| THE TASK |
Write out the whole of the material exactly.
***
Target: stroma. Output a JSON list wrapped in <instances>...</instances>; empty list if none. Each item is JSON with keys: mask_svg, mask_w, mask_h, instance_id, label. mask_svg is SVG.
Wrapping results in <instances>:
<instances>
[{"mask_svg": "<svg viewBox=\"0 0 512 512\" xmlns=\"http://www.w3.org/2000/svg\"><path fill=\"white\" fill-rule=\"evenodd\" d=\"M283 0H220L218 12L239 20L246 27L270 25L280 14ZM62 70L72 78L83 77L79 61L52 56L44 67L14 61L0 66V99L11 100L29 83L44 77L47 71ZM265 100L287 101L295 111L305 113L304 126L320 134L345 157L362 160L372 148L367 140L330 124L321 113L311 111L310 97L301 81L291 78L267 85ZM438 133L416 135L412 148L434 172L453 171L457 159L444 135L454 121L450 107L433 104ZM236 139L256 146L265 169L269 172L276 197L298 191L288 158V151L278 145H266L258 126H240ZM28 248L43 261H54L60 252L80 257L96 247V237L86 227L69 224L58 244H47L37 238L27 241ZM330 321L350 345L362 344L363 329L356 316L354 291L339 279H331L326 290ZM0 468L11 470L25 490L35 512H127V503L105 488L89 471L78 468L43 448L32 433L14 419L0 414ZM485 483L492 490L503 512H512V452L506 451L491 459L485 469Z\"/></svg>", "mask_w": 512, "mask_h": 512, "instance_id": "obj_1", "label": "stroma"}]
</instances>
***
| SOLUTION |
Target: stroma. Output a JSON list wrapped in <instances>...</instances>; empty list if none. Each item is JSON with keys: mask_svg, mask_w, mask_h, instance_id, label. mask_svg is SVG.
Wrapping results in <instances>:
<instances>
[{"mask_svg": "<svg viewBox=\"0 0 512 512\" xmlns=\"http://www.w3.org/2000/svg\"><path fill=\"white\" fill-rule=\"evenodd\" d=\"M283 0H220L218 12L239 20L246 27L270 25L280 14ZM62 70L72 78L83 77L79 61L52 56L44 67L14 61L0 66V99L11 100L29 83L44 77L47 71ZM265 100L287 101L295 111L305 113L304 126L320 134L345 157L362 160L372 148L367 140L330 124L321 113L311 111L310 97L301 81L291 78L267 85ZM438 133L416 135L412 148L434 172L453 171L457 159L444 135L454 121L450 107L433 104ZM236 139L256 146L265 169L269 172L276 197L298 191L288 158V151L278 145H266L258 126H240ZM28 248L43 261H54L60 252L80 257L96 247V237L86 227L69 224L58 244H47L37 238L27 241ZM330 321L350 345L362 344L363 329L356 316L354 291L339 279H331L326 290ZM0 468L11 470L25 490L35 512H127V503L105 488L89 471L78 468L43 448L32 433L14 419L0 414ZM485 483L492 490L503 512H512V452L506 451L491 459L485 469Z\"/></svg>", "mask_w": 512, "mask_h": 512, "instance_id": "obj_1", "label": "stroma"}]
</instances>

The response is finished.